A line belongs in the answer if it contains "VBAT"; copy every such line from the entries below.

# SOURCE DATA
————

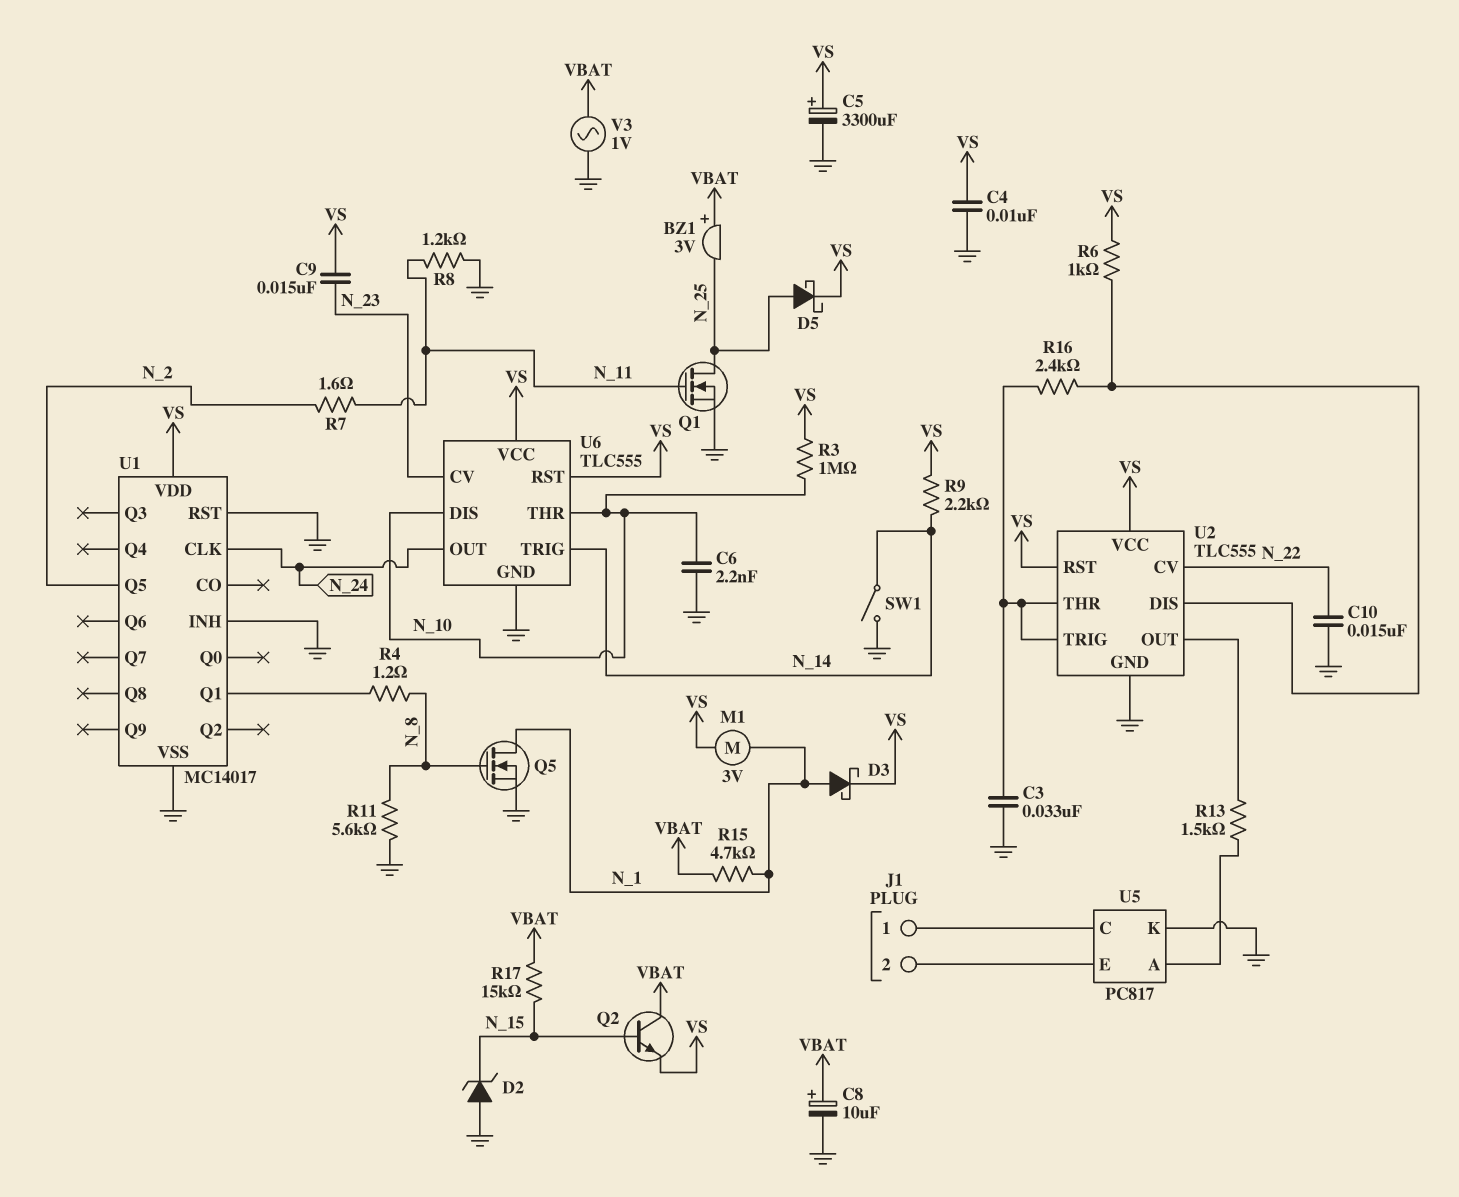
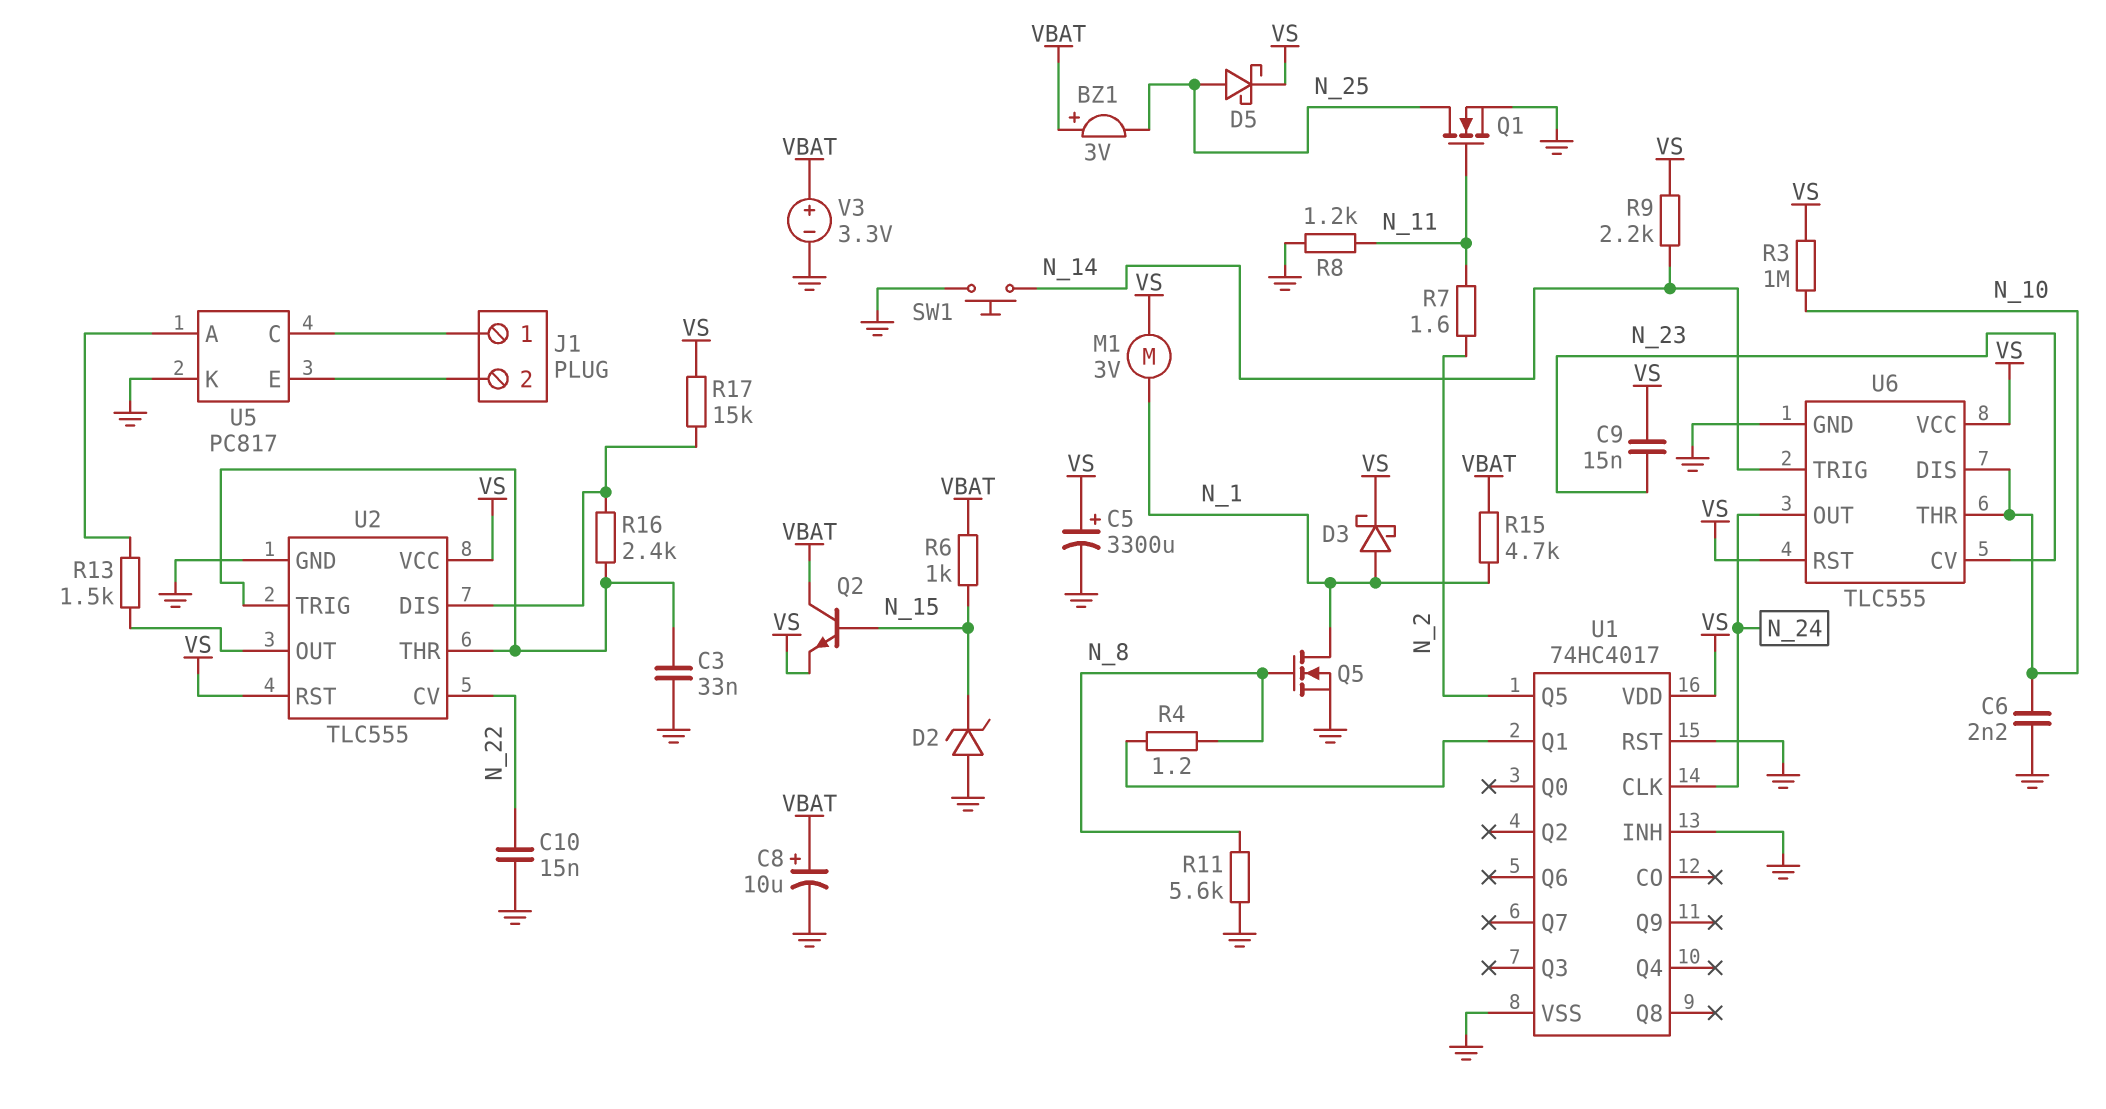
C4: 10nF (GND, VS) -> none
R6: 1k (U2/DIS, VS) -> 1k (N_15, VBAT)
R17: 15k (N_15, VBAT) -> 15k (U2/DIS, VS)
SW1: switch (GND, N_14) -> button (GND, N_14)
U1: MC14017 -> 74HC4017
V3: AC 1V (GND, VBAT) -> 3.3V (plus VBAT, minus GND)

————

# ANSWER SPACE
R6: 1k (U2/DIS, VS) -> 1k (N_15, VBAT)
R17: 15k (N_15, VBAT) -> 15k (U2/DIS, VS)
V3: AC 1V (GND, VBAT) -> 3.3V (plus VBAT, minus GND)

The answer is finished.